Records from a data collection
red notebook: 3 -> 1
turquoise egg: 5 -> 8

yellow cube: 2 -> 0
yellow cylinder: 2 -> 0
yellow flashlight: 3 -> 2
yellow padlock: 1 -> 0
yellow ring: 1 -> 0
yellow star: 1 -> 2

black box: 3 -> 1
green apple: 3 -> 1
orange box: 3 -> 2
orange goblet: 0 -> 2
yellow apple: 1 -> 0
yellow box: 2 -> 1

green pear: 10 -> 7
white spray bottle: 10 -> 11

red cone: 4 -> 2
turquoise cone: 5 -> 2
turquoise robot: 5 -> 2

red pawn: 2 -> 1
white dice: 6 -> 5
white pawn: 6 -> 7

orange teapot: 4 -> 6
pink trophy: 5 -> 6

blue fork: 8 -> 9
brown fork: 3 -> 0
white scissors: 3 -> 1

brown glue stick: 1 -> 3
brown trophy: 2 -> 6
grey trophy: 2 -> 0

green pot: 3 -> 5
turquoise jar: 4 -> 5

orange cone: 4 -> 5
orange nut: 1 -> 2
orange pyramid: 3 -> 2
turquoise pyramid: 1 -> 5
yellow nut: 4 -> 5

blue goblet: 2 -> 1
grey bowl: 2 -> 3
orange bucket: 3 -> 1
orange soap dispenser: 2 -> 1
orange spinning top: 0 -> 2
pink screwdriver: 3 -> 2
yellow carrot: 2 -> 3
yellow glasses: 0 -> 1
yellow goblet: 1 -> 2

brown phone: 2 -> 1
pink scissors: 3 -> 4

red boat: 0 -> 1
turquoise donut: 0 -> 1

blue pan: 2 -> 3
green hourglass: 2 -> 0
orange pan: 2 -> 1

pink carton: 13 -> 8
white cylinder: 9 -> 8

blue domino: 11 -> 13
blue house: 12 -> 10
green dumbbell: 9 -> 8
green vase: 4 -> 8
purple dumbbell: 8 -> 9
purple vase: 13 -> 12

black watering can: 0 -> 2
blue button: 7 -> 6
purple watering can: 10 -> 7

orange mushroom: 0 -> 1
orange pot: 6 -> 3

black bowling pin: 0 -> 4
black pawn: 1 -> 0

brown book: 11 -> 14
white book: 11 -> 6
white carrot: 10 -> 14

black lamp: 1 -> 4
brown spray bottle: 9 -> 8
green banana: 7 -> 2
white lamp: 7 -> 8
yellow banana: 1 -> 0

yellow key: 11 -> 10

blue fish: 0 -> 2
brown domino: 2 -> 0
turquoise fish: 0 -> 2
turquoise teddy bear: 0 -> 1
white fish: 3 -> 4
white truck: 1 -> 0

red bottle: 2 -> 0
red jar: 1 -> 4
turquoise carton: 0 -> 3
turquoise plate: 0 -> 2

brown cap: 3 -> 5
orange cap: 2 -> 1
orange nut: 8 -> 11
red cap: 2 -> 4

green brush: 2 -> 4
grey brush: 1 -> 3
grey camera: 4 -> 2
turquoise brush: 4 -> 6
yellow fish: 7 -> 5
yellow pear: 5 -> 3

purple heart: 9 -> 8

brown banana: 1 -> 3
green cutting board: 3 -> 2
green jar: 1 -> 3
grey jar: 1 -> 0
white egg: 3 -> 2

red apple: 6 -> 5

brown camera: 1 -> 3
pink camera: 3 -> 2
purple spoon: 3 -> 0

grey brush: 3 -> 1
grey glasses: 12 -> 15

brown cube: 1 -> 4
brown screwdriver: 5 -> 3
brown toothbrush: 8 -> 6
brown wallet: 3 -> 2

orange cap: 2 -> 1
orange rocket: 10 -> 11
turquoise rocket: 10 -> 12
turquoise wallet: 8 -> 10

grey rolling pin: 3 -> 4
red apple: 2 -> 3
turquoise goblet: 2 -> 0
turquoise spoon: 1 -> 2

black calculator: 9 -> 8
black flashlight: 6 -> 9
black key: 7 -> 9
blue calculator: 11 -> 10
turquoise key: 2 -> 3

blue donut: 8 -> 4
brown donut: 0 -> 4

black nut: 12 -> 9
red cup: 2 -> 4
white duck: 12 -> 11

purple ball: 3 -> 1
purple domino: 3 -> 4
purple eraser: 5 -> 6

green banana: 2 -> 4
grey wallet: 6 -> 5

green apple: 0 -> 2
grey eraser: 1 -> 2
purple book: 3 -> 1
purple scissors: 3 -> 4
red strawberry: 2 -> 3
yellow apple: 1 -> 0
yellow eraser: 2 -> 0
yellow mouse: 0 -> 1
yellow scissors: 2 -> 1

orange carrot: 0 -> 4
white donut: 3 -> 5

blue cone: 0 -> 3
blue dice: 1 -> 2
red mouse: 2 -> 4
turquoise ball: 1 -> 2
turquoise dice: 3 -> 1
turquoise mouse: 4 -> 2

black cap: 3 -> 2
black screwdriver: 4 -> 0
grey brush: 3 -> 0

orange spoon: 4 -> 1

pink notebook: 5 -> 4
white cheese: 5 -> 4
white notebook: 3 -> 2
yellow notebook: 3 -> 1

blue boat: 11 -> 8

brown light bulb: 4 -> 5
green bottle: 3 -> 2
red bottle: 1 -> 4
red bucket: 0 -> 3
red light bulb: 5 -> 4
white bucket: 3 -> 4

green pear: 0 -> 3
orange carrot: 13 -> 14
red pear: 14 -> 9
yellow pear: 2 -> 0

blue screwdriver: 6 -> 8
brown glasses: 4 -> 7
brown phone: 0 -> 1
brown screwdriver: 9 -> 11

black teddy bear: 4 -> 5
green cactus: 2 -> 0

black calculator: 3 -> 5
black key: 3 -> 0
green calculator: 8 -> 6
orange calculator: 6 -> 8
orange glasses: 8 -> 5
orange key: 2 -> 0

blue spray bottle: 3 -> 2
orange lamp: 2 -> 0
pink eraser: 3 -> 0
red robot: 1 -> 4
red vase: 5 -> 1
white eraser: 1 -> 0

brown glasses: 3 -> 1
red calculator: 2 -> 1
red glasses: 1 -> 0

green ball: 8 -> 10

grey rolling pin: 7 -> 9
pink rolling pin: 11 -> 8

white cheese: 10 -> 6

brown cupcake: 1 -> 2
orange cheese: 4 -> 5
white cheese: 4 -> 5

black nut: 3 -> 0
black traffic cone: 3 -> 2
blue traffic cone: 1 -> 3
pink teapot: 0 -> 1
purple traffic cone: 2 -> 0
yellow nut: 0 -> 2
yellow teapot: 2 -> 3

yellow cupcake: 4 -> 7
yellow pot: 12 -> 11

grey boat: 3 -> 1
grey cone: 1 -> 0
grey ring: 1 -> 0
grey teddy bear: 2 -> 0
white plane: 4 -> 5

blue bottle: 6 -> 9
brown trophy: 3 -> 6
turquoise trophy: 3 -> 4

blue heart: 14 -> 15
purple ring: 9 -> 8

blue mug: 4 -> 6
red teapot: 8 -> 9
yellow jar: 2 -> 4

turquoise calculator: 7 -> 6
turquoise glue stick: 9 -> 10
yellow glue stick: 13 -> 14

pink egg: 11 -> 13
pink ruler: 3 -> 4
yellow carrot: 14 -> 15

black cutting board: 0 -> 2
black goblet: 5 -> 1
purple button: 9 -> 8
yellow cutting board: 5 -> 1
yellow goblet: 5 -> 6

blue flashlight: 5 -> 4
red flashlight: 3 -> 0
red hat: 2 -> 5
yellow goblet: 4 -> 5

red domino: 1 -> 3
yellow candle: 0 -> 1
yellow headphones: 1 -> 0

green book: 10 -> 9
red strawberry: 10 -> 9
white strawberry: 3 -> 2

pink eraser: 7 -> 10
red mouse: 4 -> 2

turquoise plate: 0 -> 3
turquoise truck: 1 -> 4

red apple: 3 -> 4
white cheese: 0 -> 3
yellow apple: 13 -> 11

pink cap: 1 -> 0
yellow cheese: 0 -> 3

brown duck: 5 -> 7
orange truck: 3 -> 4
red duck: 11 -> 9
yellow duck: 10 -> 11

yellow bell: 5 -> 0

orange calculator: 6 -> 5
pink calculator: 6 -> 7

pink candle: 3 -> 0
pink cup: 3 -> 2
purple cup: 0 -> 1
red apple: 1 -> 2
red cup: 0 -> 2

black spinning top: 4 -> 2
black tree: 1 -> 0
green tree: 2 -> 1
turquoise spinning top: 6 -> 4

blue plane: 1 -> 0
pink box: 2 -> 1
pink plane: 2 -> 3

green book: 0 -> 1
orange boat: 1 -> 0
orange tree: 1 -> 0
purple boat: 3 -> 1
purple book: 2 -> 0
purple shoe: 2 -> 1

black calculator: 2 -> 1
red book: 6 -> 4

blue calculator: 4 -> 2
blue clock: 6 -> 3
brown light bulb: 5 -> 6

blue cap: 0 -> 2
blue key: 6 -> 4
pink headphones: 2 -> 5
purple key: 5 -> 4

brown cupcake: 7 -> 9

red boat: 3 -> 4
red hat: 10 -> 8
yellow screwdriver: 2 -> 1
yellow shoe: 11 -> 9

• ABOUT THIS TASK:
Copy word for word the stretch of entries above from the line that has "orange calculator: 6 -> 5" through the line that has "blue clock: 6 -> 3", both ends included, and nothing outside it.

• RESULT OF THIS TASK:
orange calculator: 6 -> 5
pink calculator: 6 -> 7

pink candle: 3 -> 0
pink cup: 3 -> 2
purple cup: 0 -> 1
red apple: 1 -> 2
red cup: 0 -> 2

black spinning top: 4 -> 2
black tree: 1 -> 0
green tree: 2 -> 1
turquoise spinning top: 6 -> 4

blue plane: 1 -> 0
pink box: 2 -> 1
pink plane: 2 -> 3

green book: 0 -> 1
orange boat: 1 -> 0
orange tree: 1 -> 0
purple boat: 3 -> 1
purple book: 2 -> 0
purple shoe: 2 -> 1

black calculator: 2 -> 1
red book: 6 -> 4

blue calculator: 4 -> 2
blue clock: 6 -> 3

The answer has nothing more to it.